(Items from a data source)
****

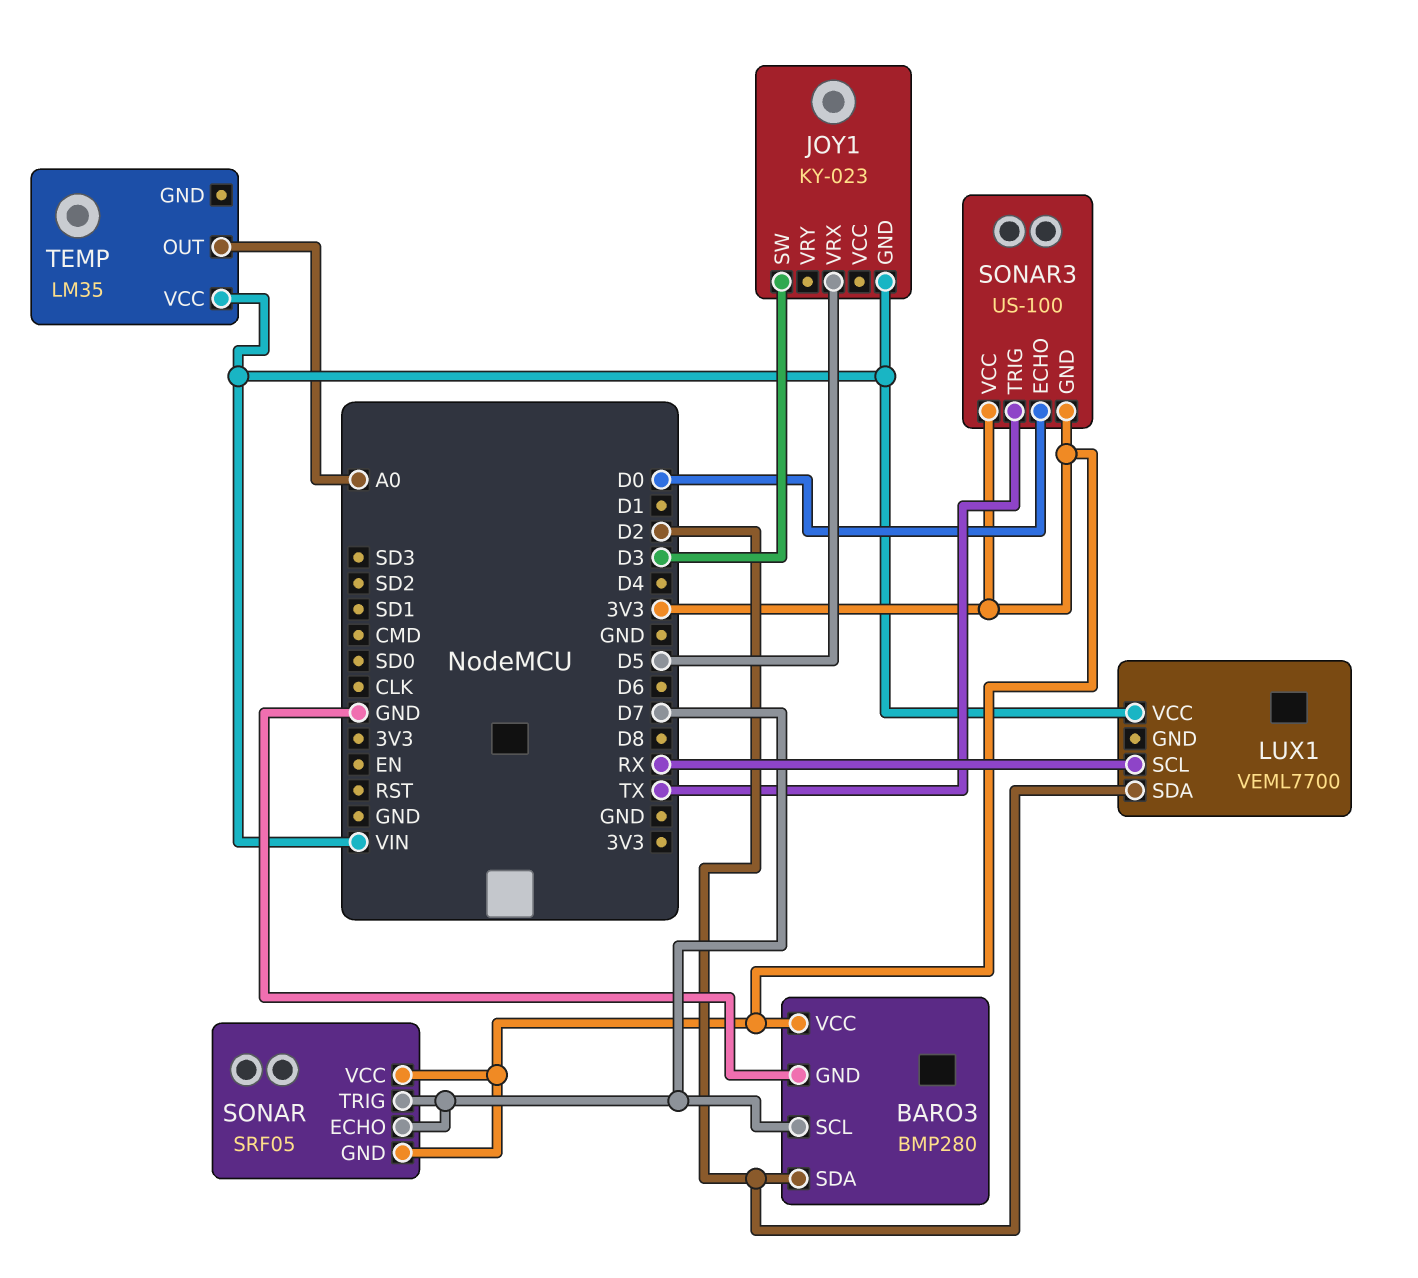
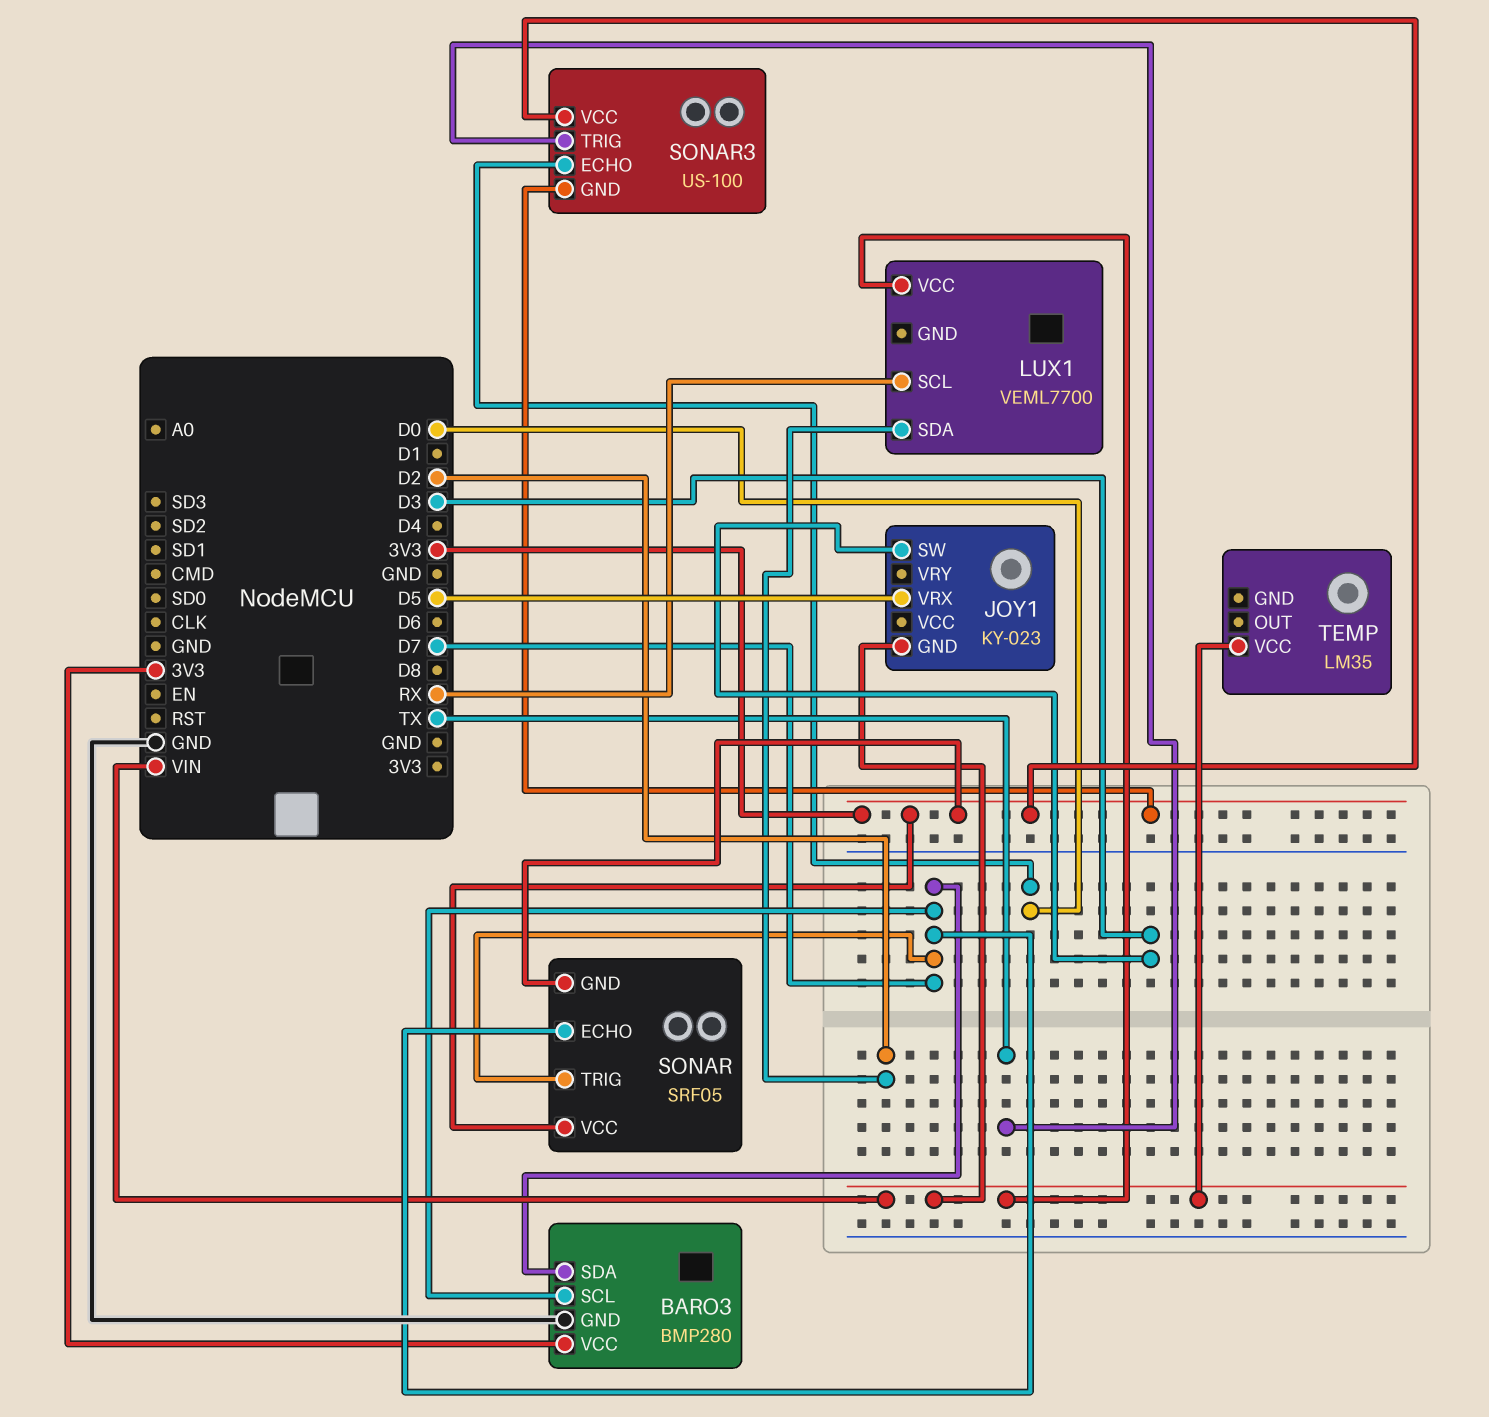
BARO3 pin SDA: D2 -> D7
TEMP pin OUT: A0 -> none

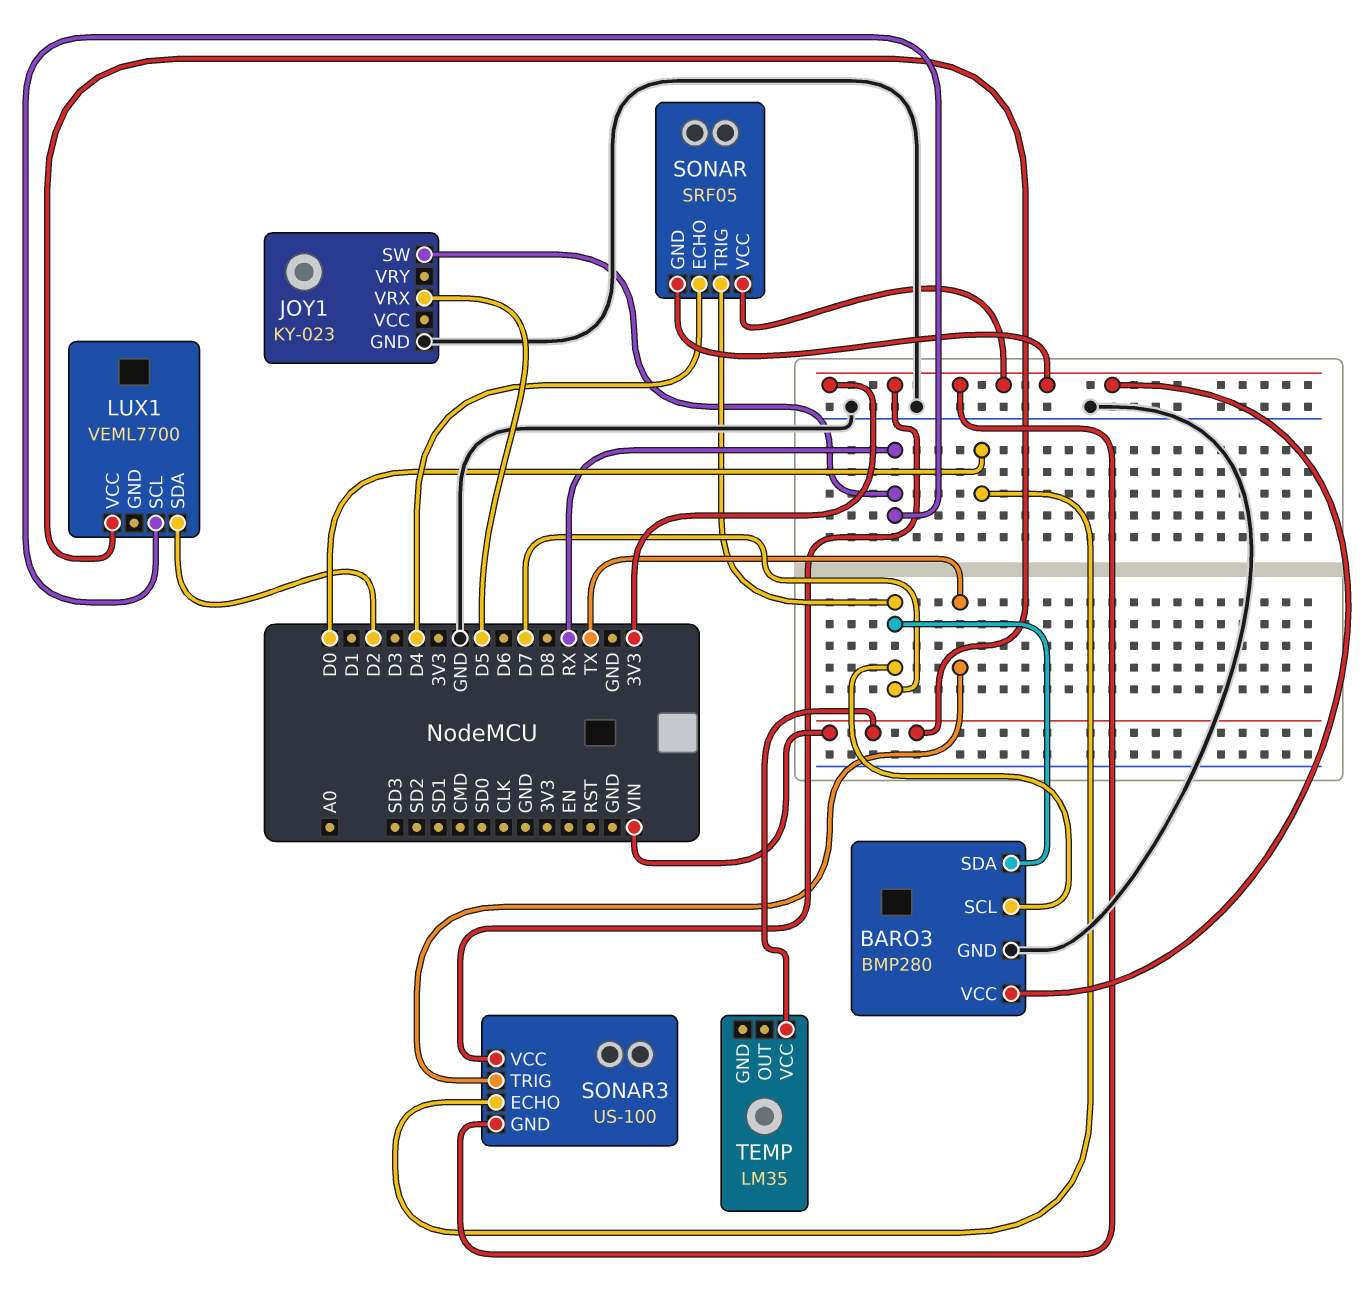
JOY1 pin GND: VIN -> GND
JOY1 pin SW: D3 -> RX
SONAR pin ECHO: D7 -> D4

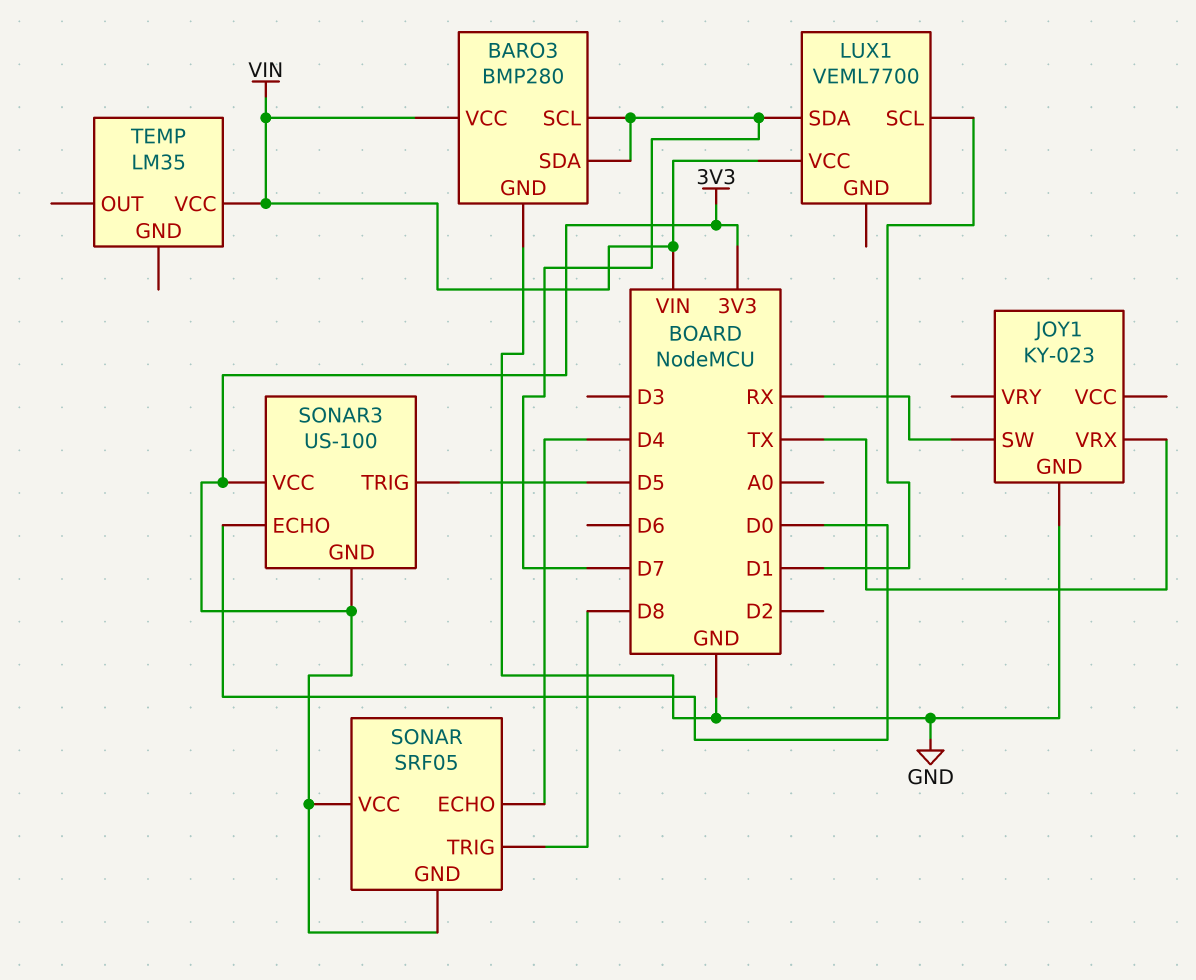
BARO3 pin VCC: 3V3 -> VIN
JOY1 pin VRX: D5 -> TX
LUX1 pin SCL: RX -> D1
LUX1 pin SDA: D2 -> D7
SONAR pin TRIG: D7 -> D8
SONAR3 pin TRIG: TX -> D5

****

• What to do:
Repeat the entries above exactly and skip the images.

• Response area:
BARO3 pin SDA: D2 -> D7
TEMP pin OUT: A0 -> none

JOY1 pin GND: VIN -> GND
JOY1 pin SW: D3 -> RX
SONAR pin ECHO: D7 -> D4

BARO3 pin VCC: 3V3 -> VIN
JOY1 pin VRX: D5 -> TX
LUX1 pin SCL: RX -> D1
LUX1 pin SDA: D2 -> D7
SONAR pin TRIG: D7 -> D8
SONAR3 pin TRIG: TX -> D5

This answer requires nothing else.